WHAT IS REQUIRED>
The expected output is every line of the data exactly as shown, minus the images.

GIVEN DATA>
▬▬▬

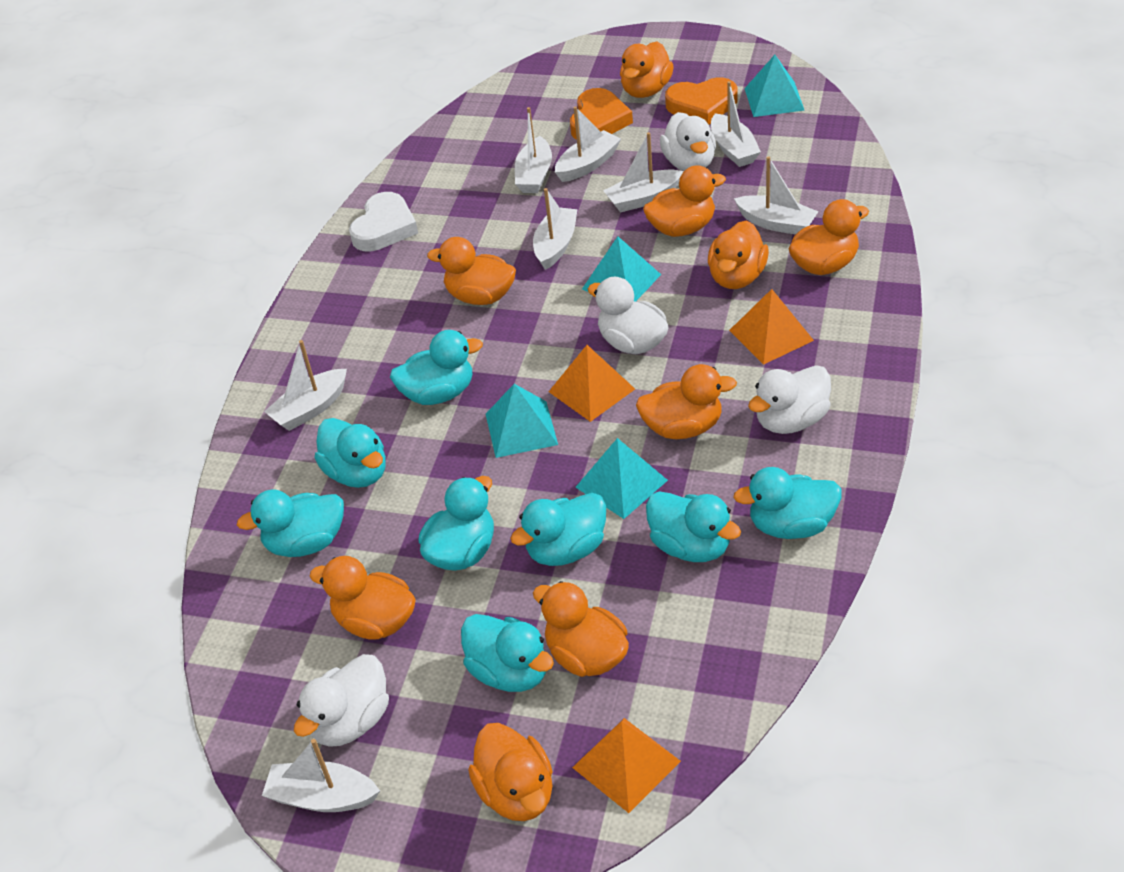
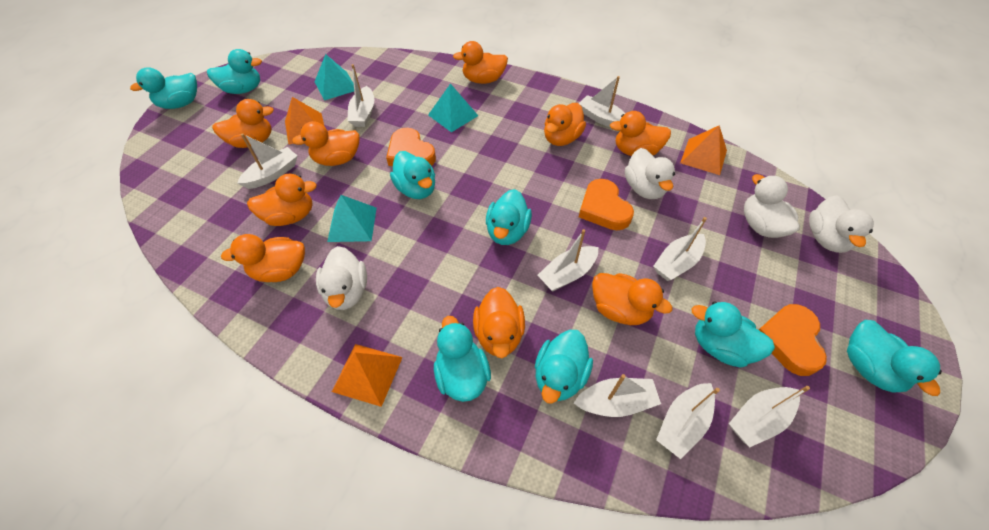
orange heart: 2 -> 3
turquoise pyramid: 4 -> 3
white heart: 1 -> 0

▬▬▬

FINAL ANSWER>
orange heart: 2 -> 3
turquoise pyramid: 4 -> 3
white heart: 1 -> 0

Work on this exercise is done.